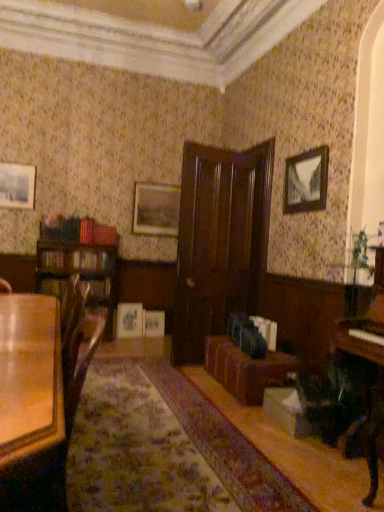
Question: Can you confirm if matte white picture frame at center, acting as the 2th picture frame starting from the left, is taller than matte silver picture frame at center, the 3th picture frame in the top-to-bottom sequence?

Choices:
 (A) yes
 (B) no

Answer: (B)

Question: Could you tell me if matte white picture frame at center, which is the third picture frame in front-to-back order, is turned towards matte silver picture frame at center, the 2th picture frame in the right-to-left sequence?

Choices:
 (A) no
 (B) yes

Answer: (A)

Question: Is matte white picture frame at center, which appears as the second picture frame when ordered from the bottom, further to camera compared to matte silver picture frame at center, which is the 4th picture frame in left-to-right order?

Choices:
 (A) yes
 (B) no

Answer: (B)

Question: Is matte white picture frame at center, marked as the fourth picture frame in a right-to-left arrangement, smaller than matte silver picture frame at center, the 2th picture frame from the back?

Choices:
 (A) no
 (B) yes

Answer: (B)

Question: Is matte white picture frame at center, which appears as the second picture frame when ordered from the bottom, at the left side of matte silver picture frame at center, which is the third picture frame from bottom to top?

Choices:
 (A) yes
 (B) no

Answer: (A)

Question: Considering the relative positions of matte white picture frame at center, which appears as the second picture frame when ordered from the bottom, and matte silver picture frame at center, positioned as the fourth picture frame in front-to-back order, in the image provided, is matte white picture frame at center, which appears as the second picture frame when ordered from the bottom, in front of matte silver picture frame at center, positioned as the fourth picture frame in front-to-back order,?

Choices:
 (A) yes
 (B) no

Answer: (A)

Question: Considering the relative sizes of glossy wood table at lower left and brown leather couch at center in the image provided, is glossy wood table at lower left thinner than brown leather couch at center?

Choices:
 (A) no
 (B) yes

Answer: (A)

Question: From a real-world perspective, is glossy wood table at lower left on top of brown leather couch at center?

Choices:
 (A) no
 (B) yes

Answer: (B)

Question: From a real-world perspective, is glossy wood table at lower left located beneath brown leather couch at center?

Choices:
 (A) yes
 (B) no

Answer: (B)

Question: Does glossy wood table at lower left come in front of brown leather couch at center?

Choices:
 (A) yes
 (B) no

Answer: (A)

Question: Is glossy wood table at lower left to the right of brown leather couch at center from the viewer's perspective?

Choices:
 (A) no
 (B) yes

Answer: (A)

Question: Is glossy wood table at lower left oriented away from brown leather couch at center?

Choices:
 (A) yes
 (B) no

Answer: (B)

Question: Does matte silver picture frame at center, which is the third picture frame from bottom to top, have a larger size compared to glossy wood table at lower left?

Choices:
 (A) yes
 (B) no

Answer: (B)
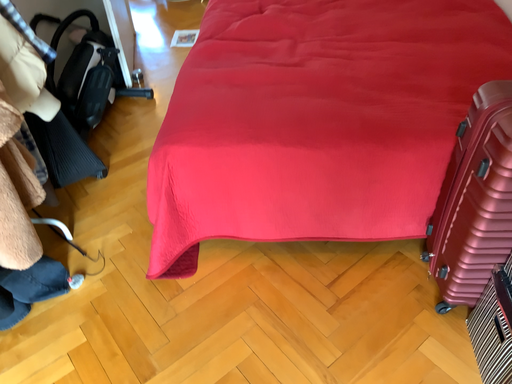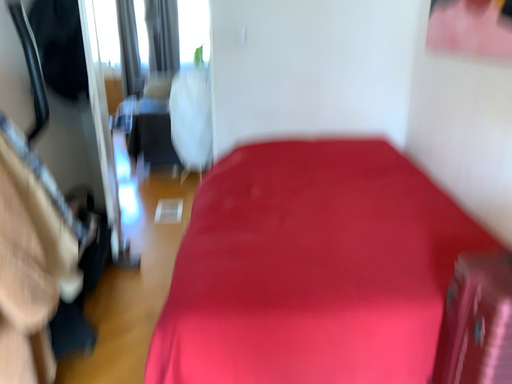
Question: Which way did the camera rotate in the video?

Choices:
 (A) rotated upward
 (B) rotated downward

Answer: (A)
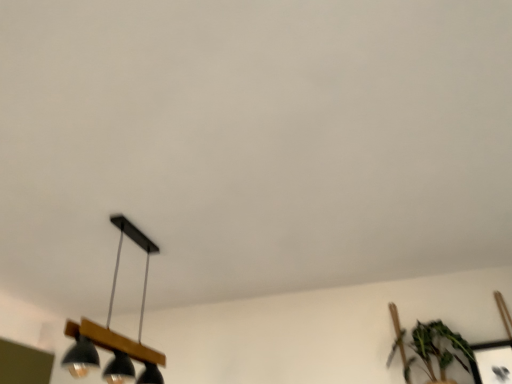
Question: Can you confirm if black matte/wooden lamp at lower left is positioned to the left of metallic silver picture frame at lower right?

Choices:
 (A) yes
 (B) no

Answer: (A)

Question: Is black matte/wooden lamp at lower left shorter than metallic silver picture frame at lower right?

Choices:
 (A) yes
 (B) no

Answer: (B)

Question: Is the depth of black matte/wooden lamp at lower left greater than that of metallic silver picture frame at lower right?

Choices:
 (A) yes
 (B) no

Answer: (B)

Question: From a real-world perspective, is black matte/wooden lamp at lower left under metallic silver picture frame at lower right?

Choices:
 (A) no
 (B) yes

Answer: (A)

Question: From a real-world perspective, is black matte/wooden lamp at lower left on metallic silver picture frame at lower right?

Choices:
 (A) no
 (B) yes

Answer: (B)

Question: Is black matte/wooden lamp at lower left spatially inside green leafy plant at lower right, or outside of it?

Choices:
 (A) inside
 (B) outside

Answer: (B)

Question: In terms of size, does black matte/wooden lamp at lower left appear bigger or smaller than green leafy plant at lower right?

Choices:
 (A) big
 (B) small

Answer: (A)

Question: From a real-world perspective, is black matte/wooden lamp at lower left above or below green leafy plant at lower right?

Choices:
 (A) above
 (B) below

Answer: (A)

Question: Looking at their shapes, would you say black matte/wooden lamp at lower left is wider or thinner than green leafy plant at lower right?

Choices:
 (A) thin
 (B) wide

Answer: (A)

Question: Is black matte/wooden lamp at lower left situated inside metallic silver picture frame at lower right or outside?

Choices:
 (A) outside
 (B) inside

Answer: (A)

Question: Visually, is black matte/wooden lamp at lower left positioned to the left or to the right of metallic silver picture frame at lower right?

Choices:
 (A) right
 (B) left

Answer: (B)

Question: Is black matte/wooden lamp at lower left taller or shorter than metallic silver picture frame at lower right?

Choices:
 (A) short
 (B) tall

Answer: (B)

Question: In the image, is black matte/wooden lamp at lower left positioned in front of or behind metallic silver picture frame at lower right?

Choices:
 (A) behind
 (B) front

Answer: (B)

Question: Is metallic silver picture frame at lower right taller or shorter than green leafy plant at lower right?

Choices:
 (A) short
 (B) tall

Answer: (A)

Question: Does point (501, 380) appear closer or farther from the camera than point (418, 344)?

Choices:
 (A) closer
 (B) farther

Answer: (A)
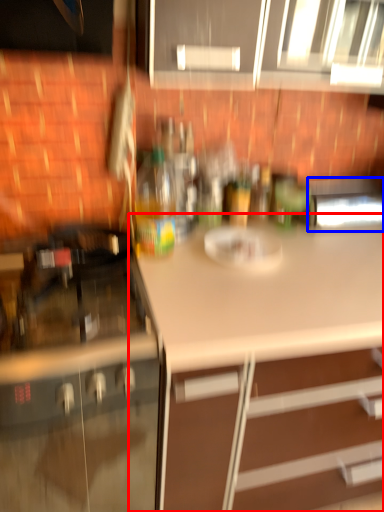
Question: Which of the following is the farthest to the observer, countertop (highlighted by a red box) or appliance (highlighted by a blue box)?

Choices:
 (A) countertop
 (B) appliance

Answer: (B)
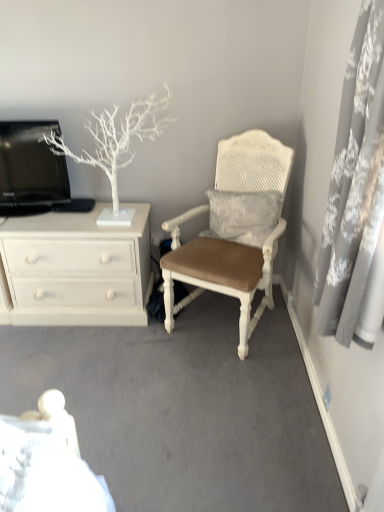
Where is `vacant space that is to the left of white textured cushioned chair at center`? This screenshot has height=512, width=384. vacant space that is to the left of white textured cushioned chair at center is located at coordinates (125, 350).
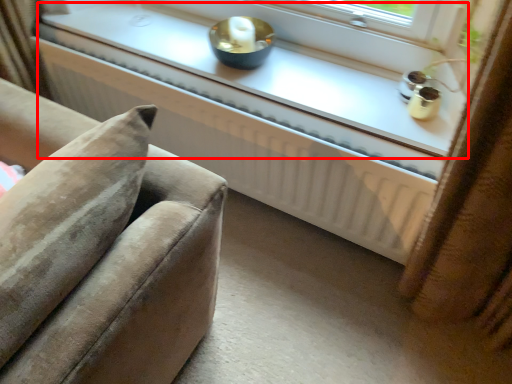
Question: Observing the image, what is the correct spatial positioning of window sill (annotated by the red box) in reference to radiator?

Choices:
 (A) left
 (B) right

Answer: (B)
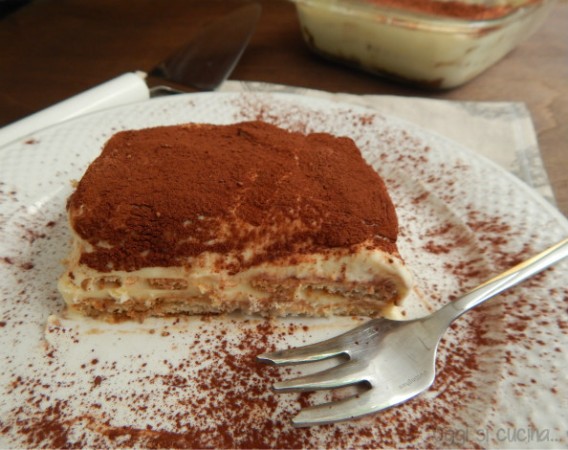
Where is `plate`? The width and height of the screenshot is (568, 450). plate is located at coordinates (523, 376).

==*==

Set exercise: How many lines of the data above contain the string "width"? Case matters, and the reply should be the number alone.

Answer to the task: 2